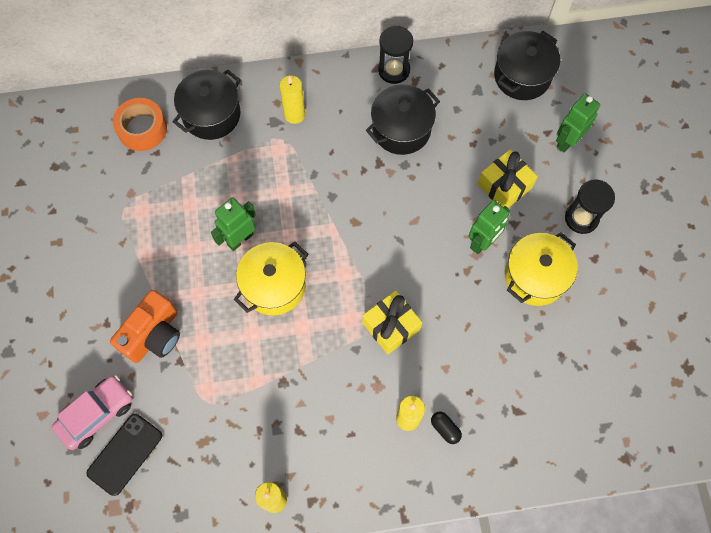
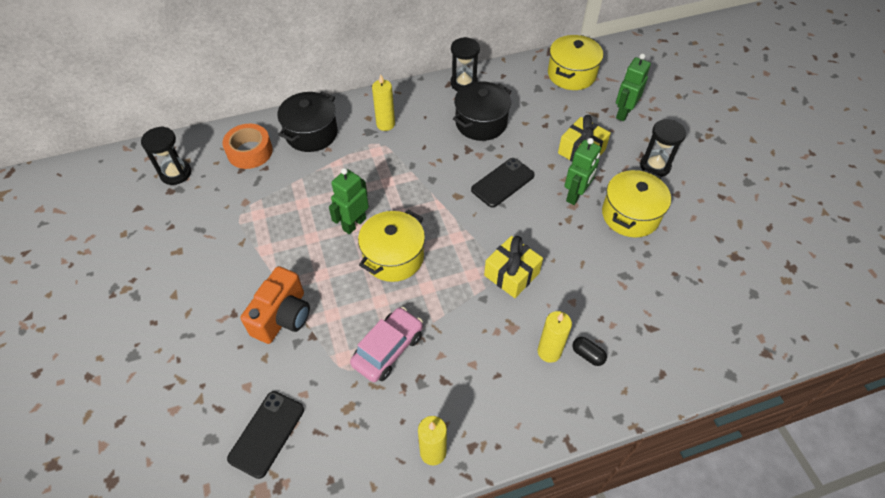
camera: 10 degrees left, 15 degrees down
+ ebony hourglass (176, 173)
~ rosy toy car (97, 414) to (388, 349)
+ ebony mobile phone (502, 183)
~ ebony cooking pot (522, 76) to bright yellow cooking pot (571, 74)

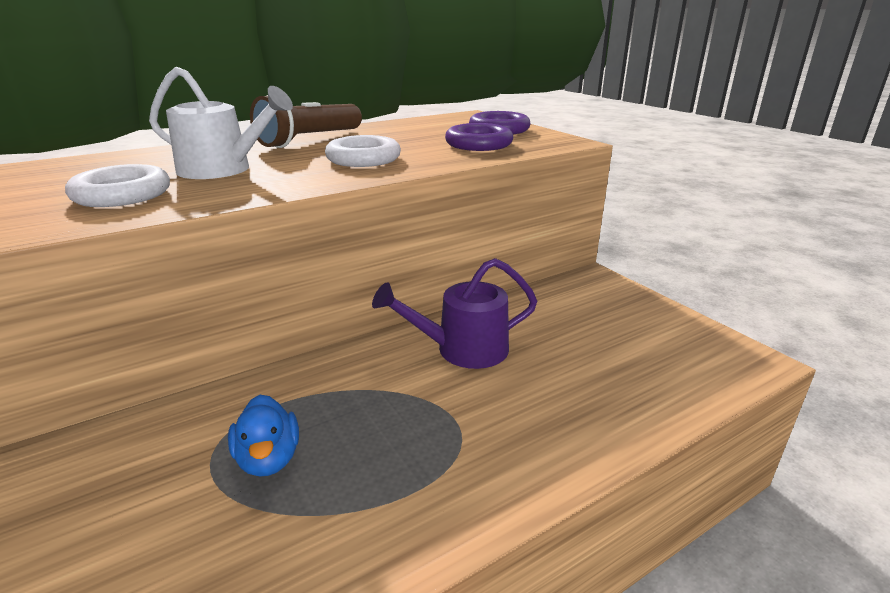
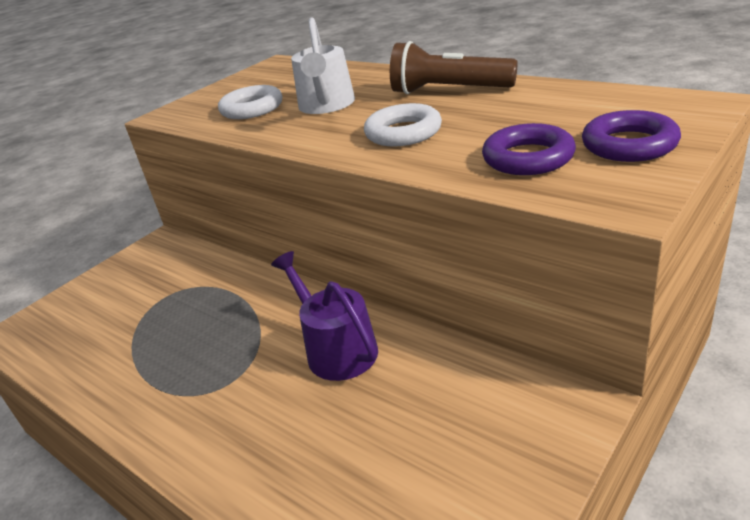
camera: 75 degrees right, 5 degrees up
- blue duck (268, 459)

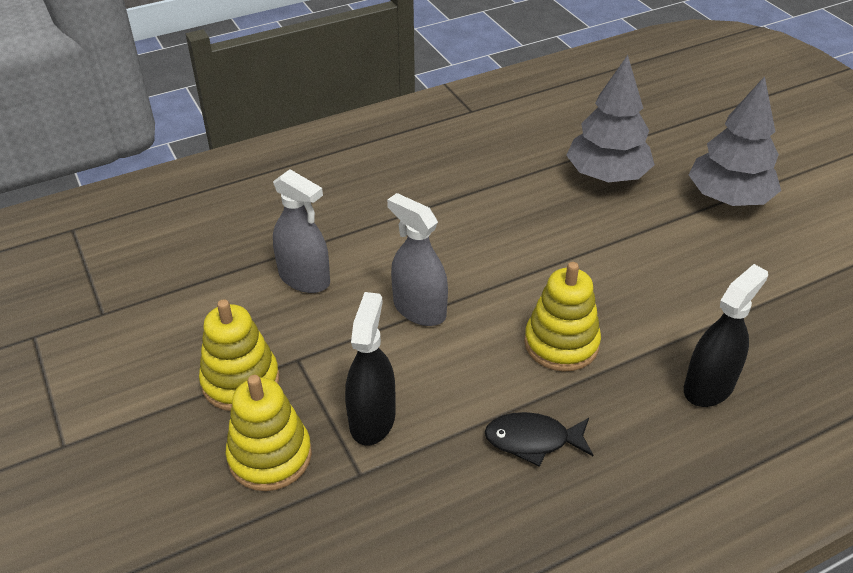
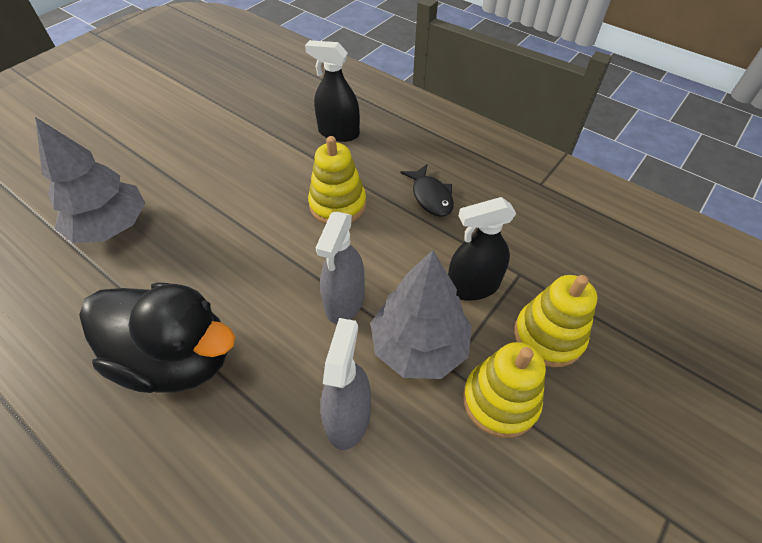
camera: 115 degrees left, 10 degrees up
+ ebony duck (177, 357)
~ ash-grey tree (728, 198) to (419, 345)

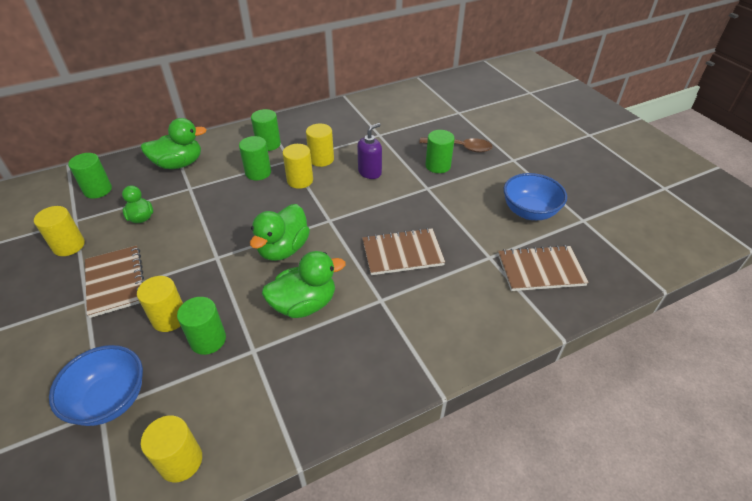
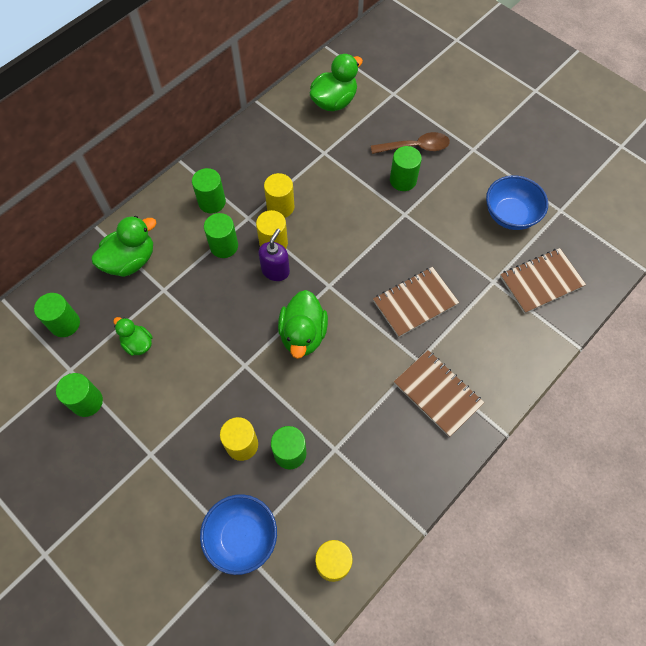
camera: 20 degrees left, 20 degrees up
~ bright yellow cylinder (69, 246) to emerald cylinder (87, 402)
~ royal purple pump bottle (370, 172) to (275, 271)
~ emerald duck (304, 304) to (334, 101)
~ russet exercise book (115, 282) to (437, 393)

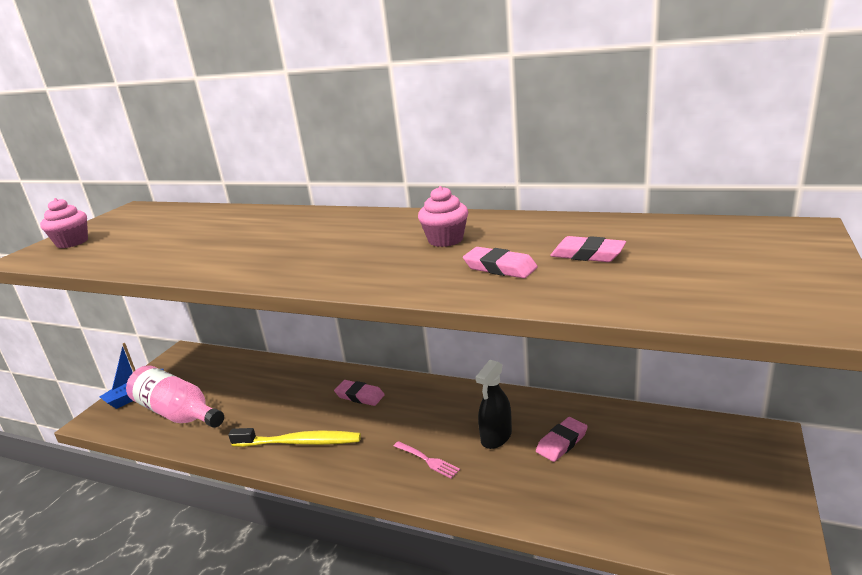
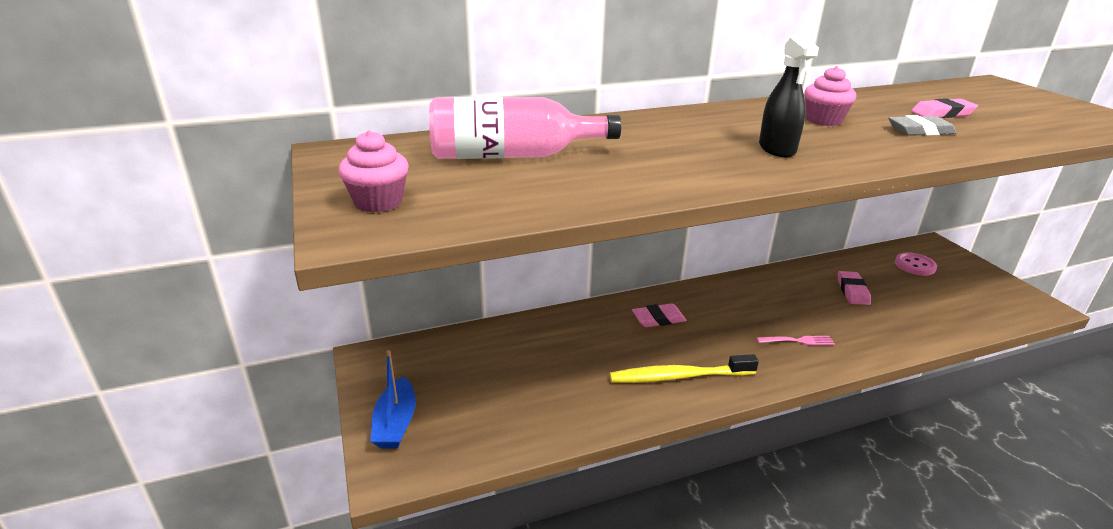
camera: 45 degrees left, 5 degrees up
~ rosy flask (177, 413) to (512, 155)
~ bright yellow dental brush (299, 442) = (678, 376) 150 degrees counterclockwise
~ ebony sprayer (496, 437) to (777, 149)
~ rosy pencil eraser (500, 267) to ash-grey pencil eraser (920, 131)
+ rosy sewing button (915, 265)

--*--

# Task requirements
In your copy of the listing above, reproduce each line exactly and omit all pictures.

# Result of the task
camera: 10 degrees left, 15 degrees down
+ ebony hourglass (176, 173)
~ rosy toy car (97, 414) to (388, 349)
+ ebony mobile phone (502, 183)
~ ebony cooking pot (522, 76) to bright yellow cooking pot (571, 74)

camera: 75 degrees right, 5 degrees up
- blue duck (268, 459)

camera: 115 degrees left, 10 degrees up
+ ebony duck (177, 357)
~ ash-grey tree (728, 198) to (419, 345)

camera: 20 degrees left, 20 degrees up
~ bright yellow cylinder (69, 246) to emerald cylinder (87, 402)
~ royal purple pump bottle (370, 172) to (275, 271)
~ emerald duck (304, 304) to (334, 101)
~ russet exercise book (115, 282) to (437, 393)

camera: 45 degrees left, 5 degrees up
~ rosy flask (177, 413) to (512, 155)
~ bright yellow dental brush (299, 442) = (678, 376) 150 degrees counterclockwise
~ ebony sprayer (496, 437) to (777, 149)
~ rosy pencil eraser (500, 267) to ash-grey pencil eraser (920, 131)
+ rosy sewing button (915, 265)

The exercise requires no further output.